■ **PROBLEM DESCRIPTION**: The pictures are to be left out when the listing below is reproduced word for word.

■ **SOURCE DATA**:
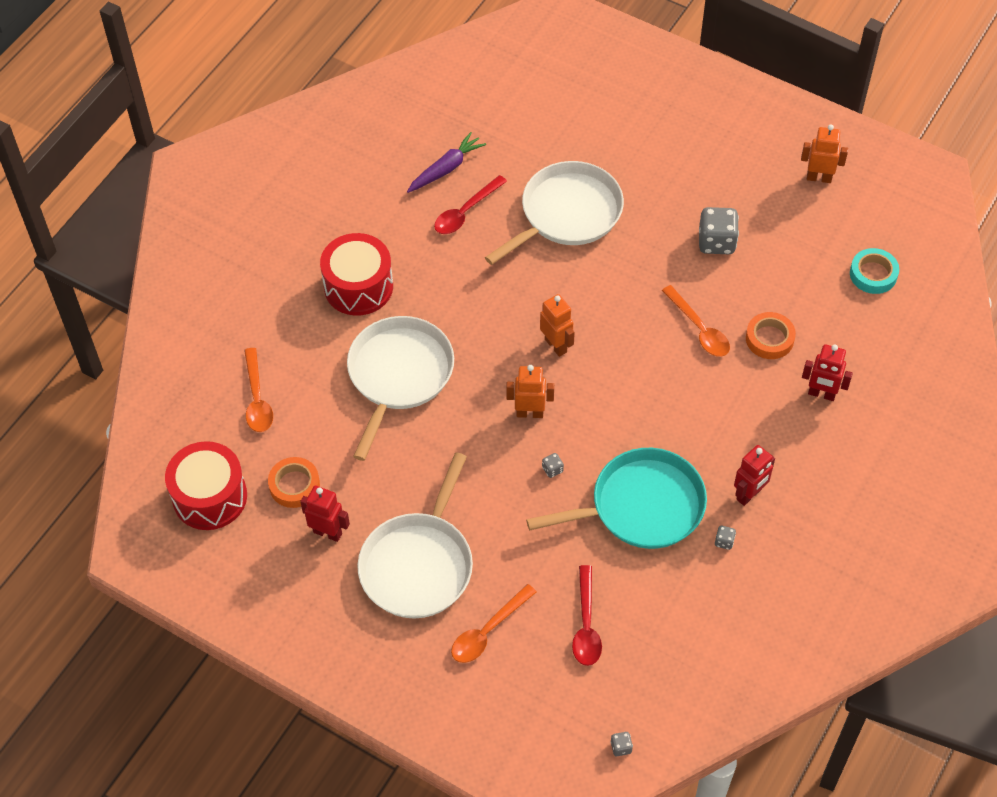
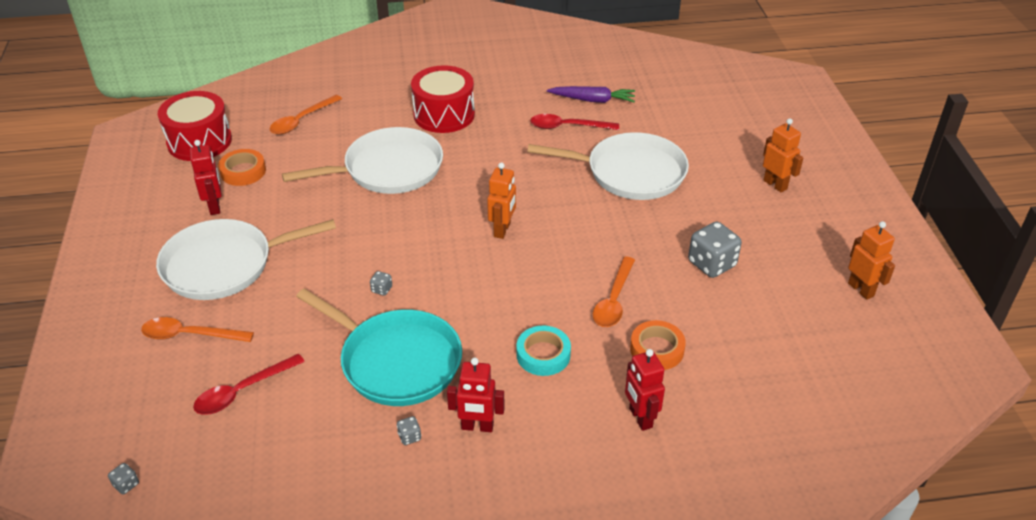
camera: 50 degrees right, 15 degrees down
(530, 413) = (423, 249): orange robot -> orange robot (775, 185)
(873, 274) = (812, 381): turquoise tape -> turquoise tape (543, 355)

■ **WRITTEN SOLUTION**:
camera: 50 degrees right, 15 degrees down
(530, 413) = (423, 249): orange robot -> orange robot (775, 185)
(873, 274) = (812, 381): turquoise tape -> turquoise tape (543, 355)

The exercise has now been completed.